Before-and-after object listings
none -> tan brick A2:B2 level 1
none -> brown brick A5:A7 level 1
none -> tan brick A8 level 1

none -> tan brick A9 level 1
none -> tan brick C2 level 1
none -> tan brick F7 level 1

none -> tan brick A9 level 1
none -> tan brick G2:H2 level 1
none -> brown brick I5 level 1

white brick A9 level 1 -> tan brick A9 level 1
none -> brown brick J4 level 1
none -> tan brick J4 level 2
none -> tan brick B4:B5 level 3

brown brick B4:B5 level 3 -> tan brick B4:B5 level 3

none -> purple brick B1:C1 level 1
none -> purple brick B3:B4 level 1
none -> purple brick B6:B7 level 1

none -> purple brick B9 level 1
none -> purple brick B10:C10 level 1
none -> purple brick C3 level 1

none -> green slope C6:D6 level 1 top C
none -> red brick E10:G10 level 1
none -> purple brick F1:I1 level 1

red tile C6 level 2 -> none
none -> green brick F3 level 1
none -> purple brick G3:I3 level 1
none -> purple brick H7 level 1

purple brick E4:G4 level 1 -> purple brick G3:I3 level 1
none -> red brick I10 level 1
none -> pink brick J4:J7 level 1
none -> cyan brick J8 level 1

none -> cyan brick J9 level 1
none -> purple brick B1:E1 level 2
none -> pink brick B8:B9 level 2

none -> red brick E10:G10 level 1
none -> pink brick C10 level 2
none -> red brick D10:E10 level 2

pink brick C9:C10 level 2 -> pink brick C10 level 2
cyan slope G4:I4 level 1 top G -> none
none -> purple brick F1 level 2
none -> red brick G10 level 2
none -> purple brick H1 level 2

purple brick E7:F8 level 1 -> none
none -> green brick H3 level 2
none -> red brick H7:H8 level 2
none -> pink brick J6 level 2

*WHAT YOU HAVE TO DO:* The answer should hold exactly the lines running from the one with "none -> cyan brick J9 level 1" to the final line of the data, both ends counted.

*WRITTEN SOLUTION:*
none -> cyan brick J9 level 1
none -> purple brick B1:E1 level 2
none -> pink brick B8:B9 level 2

none -> red brick E10:G10 level 1
none -> pink brick C10 level 2
none -> red brick D10:E10 level 2

pink brick C9:C10 level 2 -> pink brick C10 level 2
cyan slope G4:I4 level 1 top G -> none
none -> purple brick F1 level 2
none -> red brick G10 level 2
none -> purple brick H1 level 2

purple brick E7:F8 level 1 -> none
none -> green brick H3 level 2
none -> red brick H7:H8 level 2
none -> pink brick J6 level 2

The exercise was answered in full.